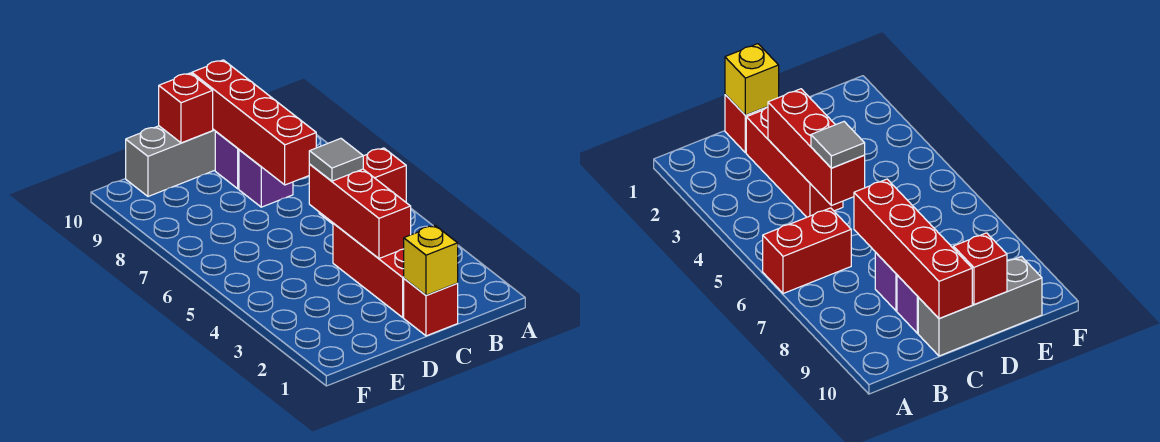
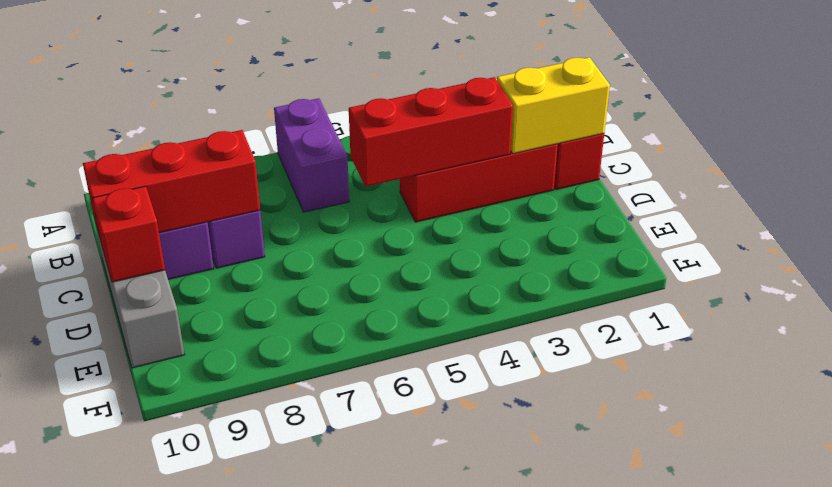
red brick A6:B6 level 1 -> purple brick A6:B6 level 1
yellow brick C1 level 2 -> yellow brick C1:C2 level 2
grey tile C5 level 3 -> none
red brick C7:C10 level 2 -> red brick C8:C10 level 2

════════════════

WORK INSTRUCTIONS = Which of the lines above mention the word "brick"? Pull those lines out.

WRITTEN SOLUTION =
red brick A6:B6 level 1 -> purple brick A6:B6 level 1
yellow brick C1 level 2 -> yellow brick C1:C2 level 2
red brick C7:C10 level 2 -> red brick C8:C10 level 2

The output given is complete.